**DIRECTIONS:** Reproduce the entries word for word but drop every picture.
[TASK INPUTS — start]
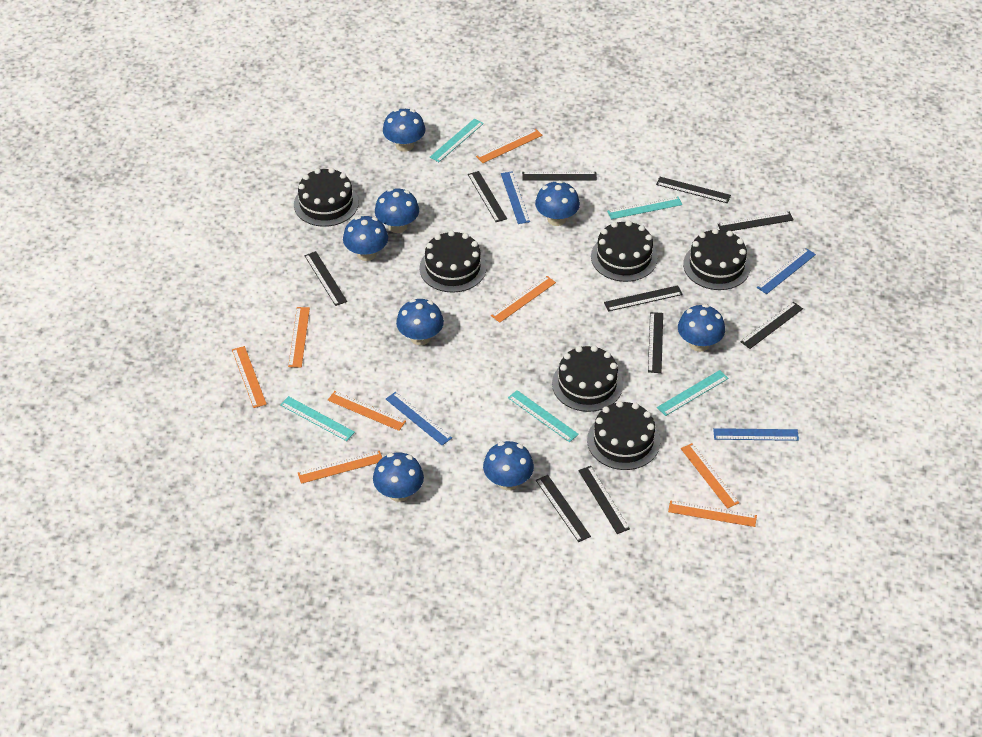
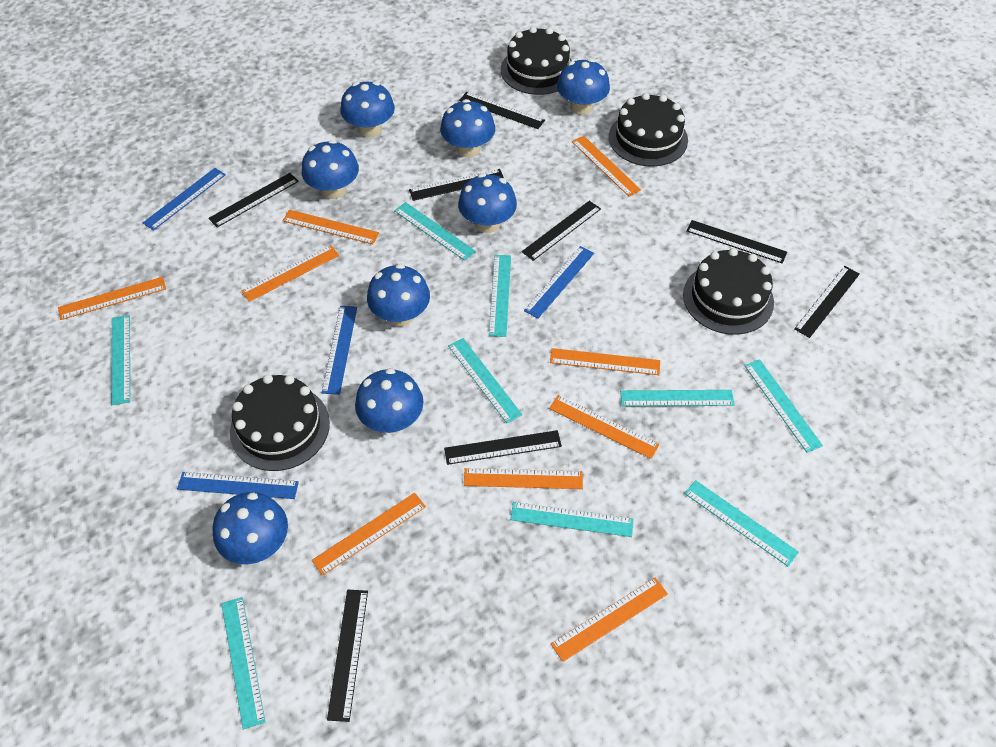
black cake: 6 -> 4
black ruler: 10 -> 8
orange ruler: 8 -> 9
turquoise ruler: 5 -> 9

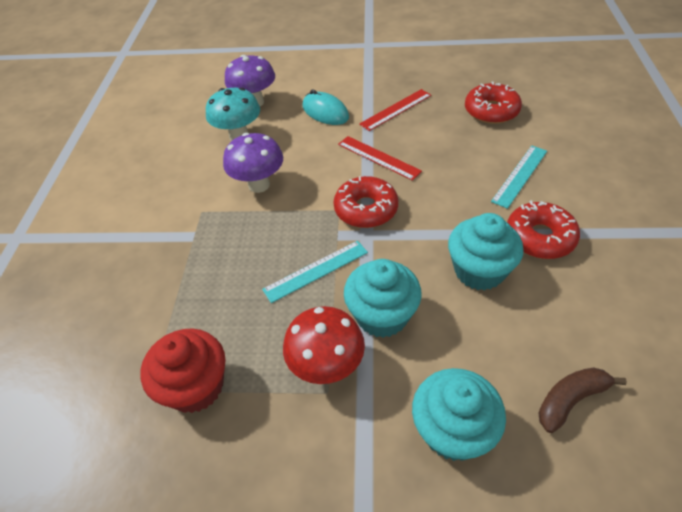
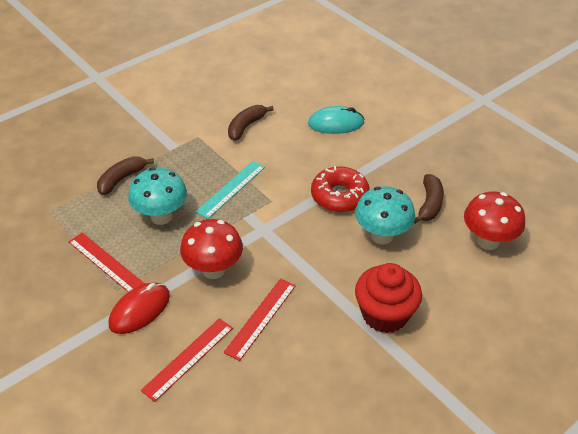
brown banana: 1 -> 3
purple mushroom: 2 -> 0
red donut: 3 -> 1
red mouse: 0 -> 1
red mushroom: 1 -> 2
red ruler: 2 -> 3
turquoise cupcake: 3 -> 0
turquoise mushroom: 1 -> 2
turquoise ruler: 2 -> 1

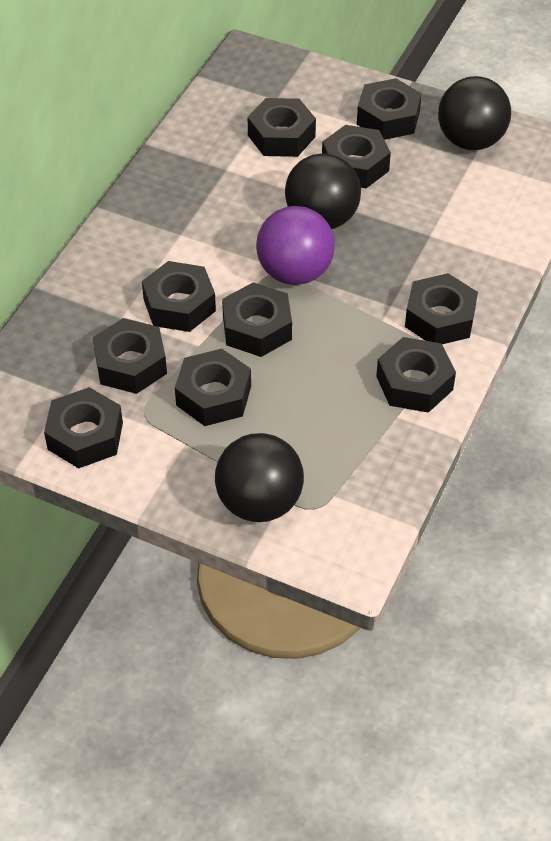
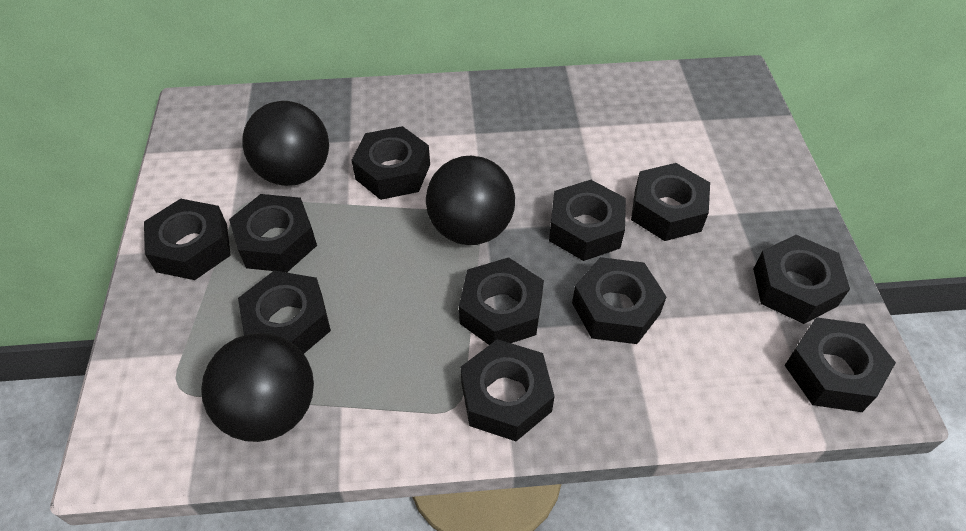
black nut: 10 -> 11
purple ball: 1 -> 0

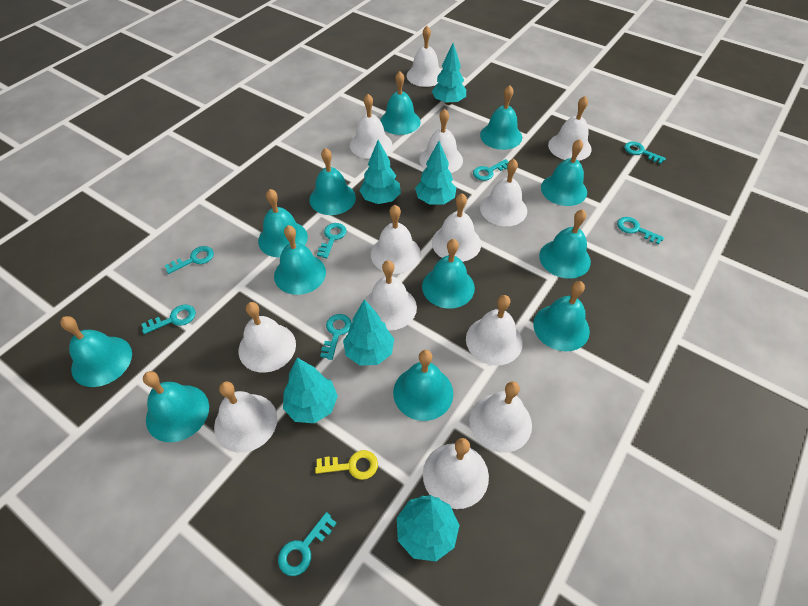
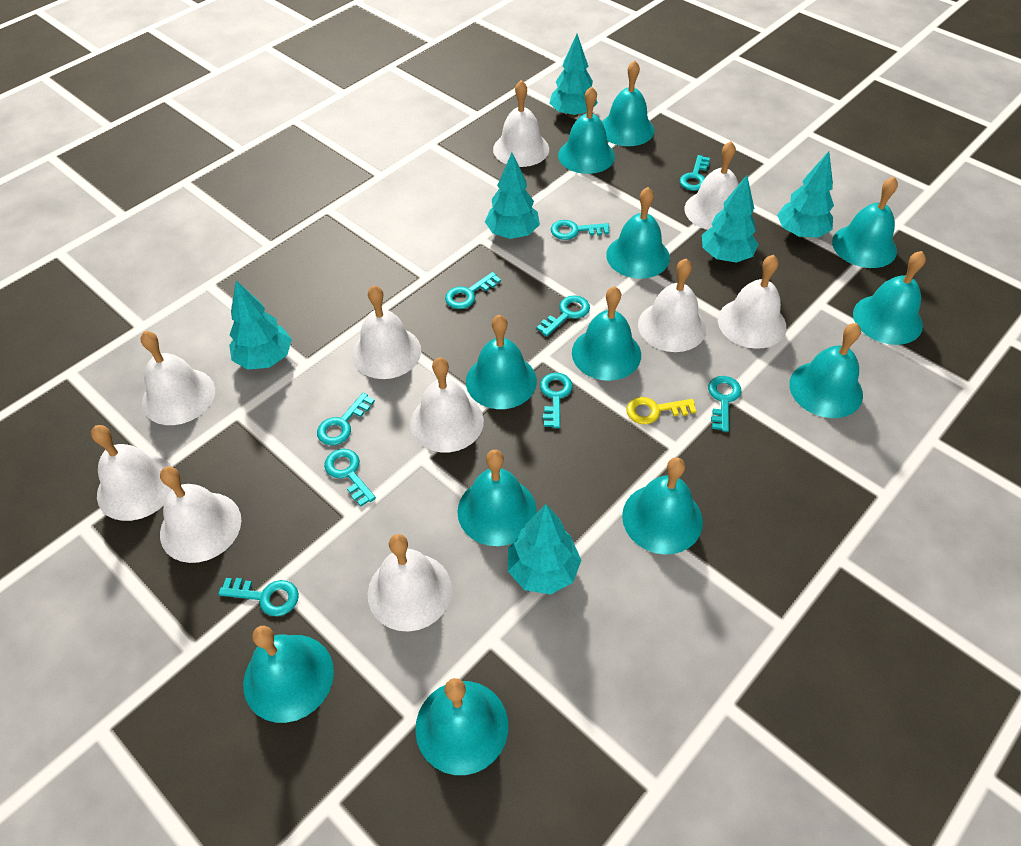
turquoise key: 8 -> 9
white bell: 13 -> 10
[TASK INPUTS — finish]
**ANSWER SPACE:**
black cake: 6 -> 4
black ruler: 10 -> 8
orange ruler: 8 -> 9
turquoise ruler: 5 -> 9

brown banana: 1 -> 3
purple mushroom: 2 -> 0
red donut: 3 -> 1
red mouse: 0 -> 1
red mushroom: 1 -> 2
red ruler: 2 -> 3
turquoise cupcake: 3 -> 0
turquoise mushroom: 1 -> 2
turquoise ruler: 2 -> 1

black nut: 10 -> 11
purple ball: 1 -> 0

turquoise key: 8 -> 9
white bell: 13 -> 10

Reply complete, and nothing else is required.